* [Object tally data]
★ ★ ★ ★ ★
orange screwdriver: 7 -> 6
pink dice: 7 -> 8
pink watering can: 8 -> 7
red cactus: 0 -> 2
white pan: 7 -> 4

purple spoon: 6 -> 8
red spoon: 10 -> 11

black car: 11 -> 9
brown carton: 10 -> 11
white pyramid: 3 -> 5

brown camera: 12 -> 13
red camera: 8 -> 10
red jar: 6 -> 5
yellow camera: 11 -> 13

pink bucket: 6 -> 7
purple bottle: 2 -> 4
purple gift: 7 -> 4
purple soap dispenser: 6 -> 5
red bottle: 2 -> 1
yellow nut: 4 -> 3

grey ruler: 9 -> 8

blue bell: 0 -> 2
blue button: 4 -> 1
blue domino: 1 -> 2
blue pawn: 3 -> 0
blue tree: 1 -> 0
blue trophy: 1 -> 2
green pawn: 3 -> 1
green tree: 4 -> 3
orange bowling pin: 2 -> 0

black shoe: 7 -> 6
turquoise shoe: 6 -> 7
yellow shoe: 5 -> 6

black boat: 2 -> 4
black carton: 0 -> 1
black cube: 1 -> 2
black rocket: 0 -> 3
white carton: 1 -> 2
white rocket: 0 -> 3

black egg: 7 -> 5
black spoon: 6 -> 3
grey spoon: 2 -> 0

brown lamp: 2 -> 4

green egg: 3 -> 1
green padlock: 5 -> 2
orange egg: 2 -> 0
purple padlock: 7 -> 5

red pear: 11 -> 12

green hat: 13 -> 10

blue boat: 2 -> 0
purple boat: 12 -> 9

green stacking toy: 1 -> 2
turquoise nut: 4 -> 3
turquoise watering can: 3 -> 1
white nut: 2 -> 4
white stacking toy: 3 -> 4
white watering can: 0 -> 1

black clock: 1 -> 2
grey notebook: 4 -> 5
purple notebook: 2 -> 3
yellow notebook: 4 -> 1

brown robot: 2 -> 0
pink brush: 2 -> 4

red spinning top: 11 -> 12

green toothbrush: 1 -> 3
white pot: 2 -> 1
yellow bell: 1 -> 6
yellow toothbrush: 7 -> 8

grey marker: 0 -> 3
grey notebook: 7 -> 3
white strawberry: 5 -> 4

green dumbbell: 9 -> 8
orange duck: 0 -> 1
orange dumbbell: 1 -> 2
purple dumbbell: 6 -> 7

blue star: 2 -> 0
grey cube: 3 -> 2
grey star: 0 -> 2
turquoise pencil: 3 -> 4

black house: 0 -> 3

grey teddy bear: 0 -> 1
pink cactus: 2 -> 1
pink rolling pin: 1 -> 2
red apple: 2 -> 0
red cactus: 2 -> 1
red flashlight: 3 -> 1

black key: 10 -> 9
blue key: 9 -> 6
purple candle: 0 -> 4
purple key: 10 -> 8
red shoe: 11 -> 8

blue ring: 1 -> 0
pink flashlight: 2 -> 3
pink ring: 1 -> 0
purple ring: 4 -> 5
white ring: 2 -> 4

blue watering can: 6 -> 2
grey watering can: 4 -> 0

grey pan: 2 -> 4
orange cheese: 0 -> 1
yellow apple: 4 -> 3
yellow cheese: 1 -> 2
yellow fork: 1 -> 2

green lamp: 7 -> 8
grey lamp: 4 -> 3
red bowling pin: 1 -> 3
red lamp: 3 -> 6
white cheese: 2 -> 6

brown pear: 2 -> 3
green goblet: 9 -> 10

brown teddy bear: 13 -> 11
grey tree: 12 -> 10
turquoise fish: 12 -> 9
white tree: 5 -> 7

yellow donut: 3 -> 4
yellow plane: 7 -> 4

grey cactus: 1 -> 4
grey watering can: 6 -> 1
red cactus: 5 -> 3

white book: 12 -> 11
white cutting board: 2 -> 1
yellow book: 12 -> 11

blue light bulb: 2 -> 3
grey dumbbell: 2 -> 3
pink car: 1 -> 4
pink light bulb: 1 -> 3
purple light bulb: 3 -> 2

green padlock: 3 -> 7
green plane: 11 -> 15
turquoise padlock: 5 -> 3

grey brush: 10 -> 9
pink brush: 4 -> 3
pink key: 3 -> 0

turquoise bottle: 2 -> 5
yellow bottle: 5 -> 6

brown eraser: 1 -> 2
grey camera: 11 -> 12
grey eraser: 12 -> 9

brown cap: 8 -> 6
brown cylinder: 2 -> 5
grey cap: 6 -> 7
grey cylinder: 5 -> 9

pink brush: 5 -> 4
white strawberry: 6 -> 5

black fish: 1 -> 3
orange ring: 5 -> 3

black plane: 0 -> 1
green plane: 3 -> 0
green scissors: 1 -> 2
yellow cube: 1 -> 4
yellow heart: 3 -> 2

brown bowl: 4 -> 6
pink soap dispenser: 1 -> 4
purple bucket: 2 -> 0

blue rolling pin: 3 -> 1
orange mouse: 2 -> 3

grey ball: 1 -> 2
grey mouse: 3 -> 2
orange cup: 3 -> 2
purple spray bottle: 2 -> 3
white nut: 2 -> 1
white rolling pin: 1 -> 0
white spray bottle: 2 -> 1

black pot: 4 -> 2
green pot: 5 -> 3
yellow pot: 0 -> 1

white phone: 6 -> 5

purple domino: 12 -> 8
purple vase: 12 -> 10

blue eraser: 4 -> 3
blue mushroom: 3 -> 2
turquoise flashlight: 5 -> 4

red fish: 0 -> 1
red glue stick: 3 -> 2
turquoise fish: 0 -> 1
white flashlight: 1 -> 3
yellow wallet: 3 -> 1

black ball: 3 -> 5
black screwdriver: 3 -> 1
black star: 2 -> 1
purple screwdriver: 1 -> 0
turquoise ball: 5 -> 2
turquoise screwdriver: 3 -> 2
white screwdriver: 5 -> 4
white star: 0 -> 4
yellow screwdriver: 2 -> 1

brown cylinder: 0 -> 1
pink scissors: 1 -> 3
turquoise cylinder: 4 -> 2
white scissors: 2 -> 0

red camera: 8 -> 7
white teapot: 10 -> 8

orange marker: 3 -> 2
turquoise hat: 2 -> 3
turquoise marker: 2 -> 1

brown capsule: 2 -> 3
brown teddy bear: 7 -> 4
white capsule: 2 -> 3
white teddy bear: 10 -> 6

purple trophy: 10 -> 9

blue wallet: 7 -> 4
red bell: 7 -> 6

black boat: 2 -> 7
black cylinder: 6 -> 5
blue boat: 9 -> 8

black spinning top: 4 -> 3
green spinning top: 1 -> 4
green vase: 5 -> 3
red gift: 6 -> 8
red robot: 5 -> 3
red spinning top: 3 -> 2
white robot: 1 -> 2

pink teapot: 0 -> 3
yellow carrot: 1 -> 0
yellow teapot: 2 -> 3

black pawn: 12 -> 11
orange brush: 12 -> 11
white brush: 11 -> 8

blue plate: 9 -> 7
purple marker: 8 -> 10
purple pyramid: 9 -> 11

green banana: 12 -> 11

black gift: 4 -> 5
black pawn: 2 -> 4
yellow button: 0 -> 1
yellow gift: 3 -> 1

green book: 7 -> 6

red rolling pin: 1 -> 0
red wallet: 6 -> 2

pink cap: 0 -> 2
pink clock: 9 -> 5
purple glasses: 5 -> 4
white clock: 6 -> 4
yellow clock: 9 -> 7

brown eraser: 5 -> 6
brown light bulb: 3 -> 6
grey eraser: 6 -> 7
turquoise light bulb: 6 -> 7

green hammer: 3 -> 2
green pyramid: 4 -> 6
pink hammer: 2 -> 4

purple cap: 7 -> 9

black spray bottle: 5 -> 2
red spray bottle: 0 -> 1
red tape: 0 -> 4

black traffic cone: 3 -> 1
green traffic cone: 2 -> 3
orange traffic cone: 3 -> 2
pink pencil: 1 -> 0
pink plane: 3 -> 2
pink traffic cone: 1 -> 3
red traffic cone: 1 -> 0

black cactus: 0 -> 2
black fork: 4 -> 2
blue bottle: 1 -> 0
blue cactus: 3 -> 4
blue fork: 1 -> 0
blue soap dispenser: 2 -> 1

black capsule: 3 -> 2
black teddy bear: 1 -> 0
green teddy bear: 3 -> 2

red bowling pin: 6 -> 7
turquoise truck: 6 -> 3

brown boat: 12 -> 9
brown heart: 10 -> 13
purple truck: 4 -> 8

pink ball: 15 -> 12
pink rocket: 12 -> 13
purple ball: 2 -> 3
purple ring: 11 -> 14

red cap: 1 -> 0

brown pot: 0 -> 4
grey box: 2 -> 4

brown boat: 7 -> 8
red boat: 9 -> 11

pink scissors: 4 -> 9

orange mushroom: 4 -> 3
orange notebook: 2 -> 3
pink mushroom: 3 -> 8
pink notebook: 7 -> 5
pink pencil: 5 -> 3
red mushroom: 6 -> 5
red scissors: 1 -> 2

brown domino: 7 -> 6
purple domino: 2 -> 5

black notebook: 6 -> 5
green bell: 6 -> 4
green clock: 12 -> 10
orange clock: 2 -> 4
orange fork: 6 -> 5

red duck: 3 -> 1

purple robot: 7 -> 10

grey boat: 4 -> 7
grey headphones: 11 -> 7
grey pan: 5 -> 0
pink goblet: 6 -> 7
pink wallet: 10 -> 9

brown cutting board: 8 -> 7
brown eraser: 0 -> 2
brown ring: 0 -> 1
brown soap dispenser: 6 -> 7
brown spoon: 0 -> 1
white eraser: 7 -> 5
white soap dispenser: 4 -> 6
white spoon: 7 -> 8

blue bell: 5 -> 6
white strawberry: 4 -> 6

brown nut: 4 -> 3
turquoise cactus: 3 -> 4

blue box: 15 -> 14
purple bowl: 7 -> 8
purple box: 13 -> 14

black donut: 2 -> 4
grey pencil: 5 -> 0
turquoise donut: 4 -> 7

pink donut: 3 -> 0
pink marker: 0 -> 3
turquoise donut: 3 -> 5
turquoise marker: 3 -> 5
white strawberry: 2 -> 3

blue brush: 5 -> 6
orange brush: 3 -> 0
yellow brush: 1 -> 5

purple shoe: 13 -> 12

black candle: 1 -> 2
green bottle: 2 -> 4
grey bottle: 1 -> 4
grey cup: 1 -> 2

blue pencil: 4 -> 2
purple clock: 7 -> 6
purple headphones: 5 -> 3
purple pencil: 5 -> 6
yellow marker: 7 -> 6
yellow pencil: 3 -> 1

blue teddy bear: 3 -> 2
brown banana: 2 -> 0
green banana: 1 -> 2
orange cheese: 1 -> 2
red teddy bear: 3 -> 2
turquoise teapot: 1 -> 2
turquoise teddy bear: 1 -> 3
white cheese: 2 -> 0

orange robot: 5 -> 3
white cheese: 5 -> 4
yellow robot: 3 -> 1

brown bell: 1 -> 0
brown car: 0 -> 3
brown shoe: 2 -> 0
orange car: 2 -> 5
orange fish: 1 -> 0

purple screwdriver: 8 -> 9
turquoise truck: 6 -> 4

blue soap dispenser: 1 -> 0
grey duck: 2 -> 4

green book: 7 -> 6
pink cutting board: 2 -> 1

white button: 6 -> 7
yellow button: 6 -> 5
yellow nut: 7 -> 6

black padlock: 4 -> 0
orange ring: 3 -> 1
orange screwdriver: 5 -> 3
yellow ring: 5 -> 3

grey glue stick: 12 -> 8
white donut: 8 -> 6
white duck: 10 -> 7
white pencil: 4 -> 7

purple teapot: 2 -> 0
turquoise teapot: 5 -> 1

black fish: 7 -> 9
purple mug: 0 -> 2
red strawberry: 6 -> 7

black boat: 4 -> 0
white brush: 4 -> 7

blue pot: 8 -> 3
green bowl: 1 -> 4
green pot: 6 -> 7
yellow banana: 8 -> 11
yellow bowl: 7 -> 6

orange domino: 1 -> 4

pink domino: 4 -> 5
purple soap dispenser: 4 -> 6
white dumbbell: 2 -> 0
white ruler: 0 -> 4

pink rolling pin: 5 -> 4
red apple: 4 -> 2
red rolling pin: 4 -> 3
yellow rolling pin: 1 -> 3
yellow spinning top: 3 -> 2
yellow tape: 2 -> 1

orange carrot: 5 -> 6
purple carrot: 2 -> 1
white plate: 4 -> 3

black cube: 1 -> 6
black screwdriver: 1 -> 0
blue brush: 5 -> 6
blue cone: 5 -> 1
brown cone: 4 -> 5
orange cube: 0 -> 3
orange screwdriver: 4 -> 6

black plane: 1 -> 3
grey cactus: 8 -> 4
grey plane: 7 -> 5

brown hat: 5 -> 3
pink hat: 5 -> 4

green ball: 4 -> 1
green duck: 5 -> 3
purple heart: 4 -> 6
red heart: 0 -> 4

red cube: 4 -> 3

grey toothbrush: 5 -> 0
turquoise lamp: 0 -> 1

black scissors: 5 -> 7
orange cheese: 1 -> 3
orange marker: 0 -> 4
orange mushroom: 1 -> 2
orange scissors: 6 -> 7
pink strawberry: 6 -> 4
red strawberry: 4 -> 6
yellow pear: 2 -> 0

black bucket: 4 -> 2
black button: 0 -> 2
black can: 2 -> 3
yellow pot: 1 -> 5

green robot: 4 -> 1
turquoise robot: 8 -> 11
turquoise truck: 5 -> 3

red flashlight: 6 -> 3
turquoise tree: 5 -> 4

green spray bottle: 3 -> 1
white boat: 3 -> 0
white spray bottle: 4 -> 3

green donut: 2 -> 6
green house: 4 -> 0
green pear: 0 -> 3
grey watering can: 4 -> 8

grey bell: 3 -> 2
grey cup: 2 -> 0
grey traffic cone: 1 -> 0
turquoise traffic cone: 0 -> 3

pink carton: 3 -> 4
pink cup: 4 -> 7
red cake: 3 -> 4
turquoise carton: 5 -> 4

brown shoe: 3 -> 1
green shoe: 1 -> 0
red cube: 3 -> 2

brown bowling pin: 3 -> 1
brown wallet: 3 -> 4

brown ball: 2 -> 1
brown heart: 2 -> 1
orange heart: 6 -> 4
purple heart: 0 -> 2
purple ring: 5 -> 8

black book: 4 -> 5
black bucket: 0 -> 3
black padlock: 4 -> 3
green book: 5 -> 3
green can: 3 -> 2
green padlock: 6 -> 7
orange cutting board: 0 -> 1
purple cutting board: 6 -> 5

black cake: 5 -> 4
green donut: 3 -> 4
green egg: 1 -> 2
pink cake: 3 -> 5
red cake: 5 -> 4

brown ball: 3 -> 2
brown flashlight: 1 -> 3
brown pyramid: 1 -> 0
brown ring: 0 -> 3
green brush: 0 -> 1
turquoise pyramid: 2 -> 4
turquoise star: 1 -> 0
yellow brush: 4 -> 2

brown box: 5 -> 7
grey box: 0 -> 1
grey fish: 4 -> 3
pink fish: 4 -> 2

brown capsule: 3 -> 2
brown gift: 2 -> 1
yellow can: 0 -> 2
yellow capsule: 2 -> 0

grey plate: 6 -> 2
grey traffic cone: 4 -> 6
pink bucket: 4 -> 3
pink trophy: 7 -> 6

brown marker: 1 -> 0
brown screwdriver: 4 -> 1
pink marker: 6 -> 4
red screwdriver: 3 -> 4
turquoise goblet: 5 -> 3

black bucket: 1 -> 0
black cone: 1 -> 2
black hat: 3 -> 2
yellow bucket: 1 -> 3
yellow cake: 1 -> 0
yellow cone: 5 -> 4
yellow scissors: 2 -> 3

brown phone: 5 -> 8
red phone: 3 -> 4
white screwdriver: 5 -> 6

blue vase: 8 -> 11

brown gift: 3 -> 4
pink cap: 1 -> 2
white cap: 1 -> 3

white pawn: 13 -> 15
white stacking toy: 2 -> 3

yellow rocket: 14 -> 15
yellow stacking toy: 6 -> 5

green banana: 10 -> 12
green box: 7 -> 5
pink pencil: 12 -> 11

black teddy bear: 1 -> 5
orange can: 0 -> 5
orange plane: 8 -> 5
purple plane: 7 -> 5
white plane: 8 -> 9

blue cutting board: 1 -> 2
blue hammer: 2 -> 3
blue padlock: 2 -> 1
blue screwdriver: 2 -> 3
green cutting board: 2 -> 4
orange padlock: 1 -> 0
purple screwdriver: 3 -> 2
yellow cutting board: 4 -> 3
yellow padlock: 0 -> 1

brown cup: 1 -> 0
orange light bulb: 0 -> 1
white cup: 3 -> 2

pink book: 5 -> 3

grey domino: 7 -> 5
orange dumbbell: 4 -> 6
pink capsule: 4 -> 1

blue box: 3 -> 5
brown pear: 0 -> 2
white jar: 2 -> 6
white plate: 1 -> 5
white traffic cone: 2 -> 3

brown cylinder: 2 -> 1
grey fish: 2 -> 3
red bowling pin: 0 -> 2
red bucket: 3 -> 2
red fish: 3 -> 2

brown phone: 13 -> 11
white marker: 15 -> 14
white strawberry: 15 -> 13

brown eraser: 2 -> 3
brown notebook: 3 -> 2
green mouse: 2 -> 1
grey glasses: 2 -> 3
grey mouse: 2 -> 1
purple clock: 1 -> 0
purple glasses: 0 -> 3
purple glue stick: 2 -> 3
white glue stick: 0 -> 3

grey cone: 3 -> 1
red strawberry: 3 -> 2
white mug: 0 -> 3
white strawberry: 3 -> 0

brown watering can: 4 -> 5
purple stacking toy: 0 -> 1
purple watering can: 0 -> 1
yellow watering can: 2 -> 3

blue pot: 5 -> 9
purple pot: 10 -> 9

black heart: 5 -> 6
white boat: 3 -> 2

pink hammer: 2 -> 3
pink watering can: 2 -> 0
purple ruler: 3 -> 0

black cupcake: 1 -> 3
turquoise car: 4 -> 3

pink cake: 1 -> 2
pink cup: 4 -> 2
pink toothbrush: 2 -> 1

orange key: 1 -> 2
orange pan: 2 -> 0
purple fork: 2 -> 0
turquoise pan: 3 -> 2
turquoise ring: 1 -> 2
★ ★ ★ ★ ★
* [Written task] In the data above, find the line containing "red bowling pin: 0 -> 2", then copy it and every later line exactly.

* [Response]
red bowling pin: 0 -> 2
red bucket: 3 -> 2
red fish: 3 -> 2

brown phone: 13 -> 11
white marker: 15 -> 14
white strawberry: 15 -> 13

brown eraser: 2 -> 3
brown notebook: 3 -> 2
green mouse: 2 -> 1
grey glasses: 2 -> 3
grey mouse: 2 -> 1
purple clock: 1 -> 0
purple glasses: 0 -> 3
purple glue stick: 2 -> 3
white glue stick: 0 -> 3

grey cone: 3 -> 1
red strawberry: 3 -> 2
white mug: 0 -> 3
white strawberry: 3 -> 0

brown watering can: 4 -> 5
purple stacking toy: 0 -> 1
purple watering can: 0 -> 1
yellow watering can: 2 -> 3

blue pot: 5 -> 9
purple pot: 10 -> 9

black heart: 5 -> 6
white boat: 3 -> 2

pink hammer: 2 -> 3
pink watering can: 2 -> 0
purple ruler: 3 -> 0

black cupcake: 1 -> 3
turquoise car: 4 -> 3

pink cake: 1 -> 2
pink cup: 4 -> 2
pink toothbrush: 2 -> 1

orange key: 1 -> 2
orange pan: 2 -> 0
purple fork: 2 -> 0
turquoise pan: 3 -> 2
turquoise ring: 1 -> 2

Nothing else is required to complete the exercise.